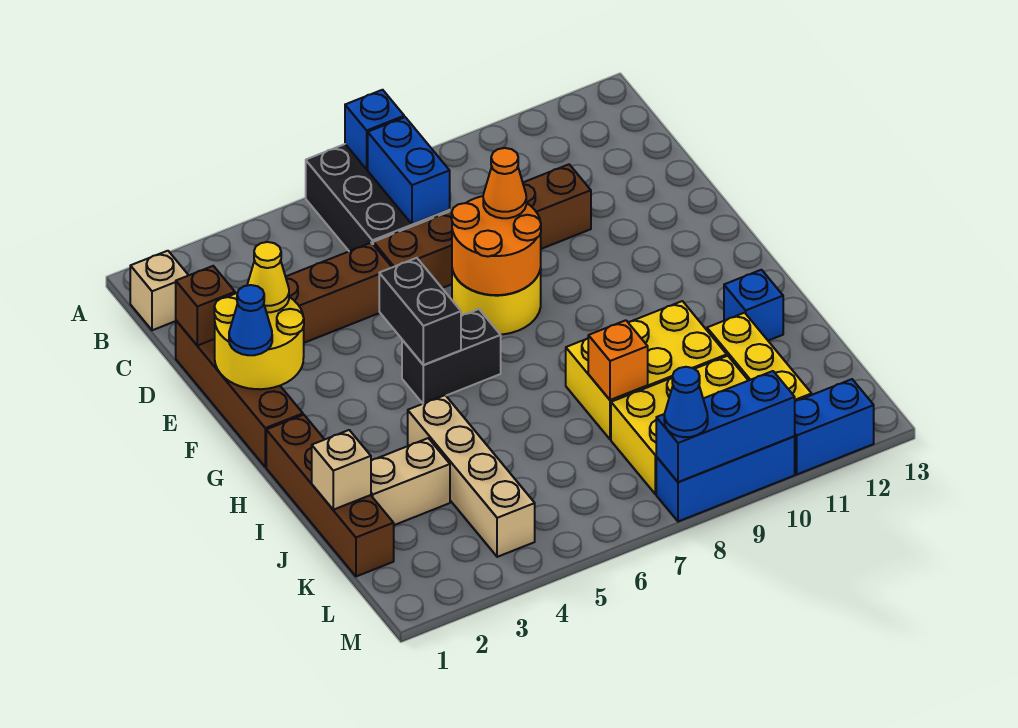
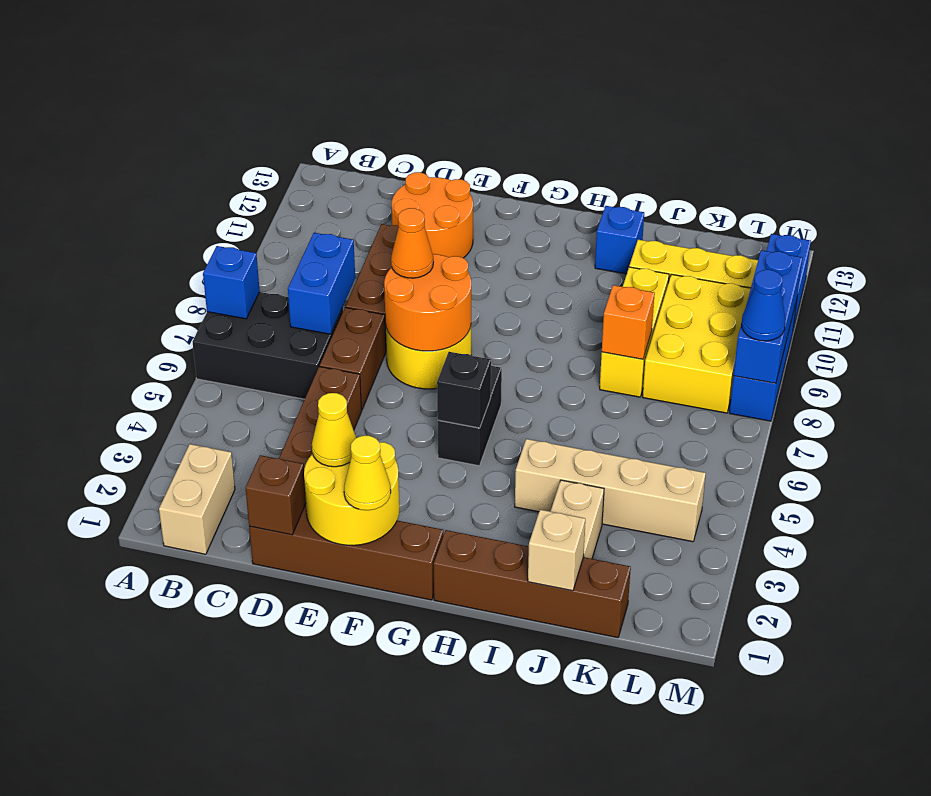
tan 1x1 brick [130,251,189,330] -> tan 1x2 brick [159,444,235,554]
blue 1x2 brick [368,117,450,224] -> blue 1x2 brick turned to [288,233,355,334]
none -> orange 2x2 round brick [392,172,473,258]
blue 1x1 cone [229,285,272,355] -> yellow 1x1 cone [344,436,391,510]
black 1x2 brick [379,258,461,365] -> black 1x1 brick [437,352,491,428]
yellow 2x3 brick [566,301,727,439] -> yellow 1x3 brick [600,267,669,397]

▬▬▬▬▬▬

Work instructions
The lines from the one holding "none -> orange" through the end of the listing above are to be written out exactly, both ends included, and no others.

Finished exercise
none -> orange 2x2 round brick [392,172,473,258]
blue 1x1 cone [229,285,272,355] -> yellow 1x1 cone [344,436,391,510]
black 1x2 brick [379,258,461,365] -> black 1x1 brick [437,352,491,428]
yellow 2x3 brick [566,301,727,439] -> yellow 1x3 brick [600,267,669,397]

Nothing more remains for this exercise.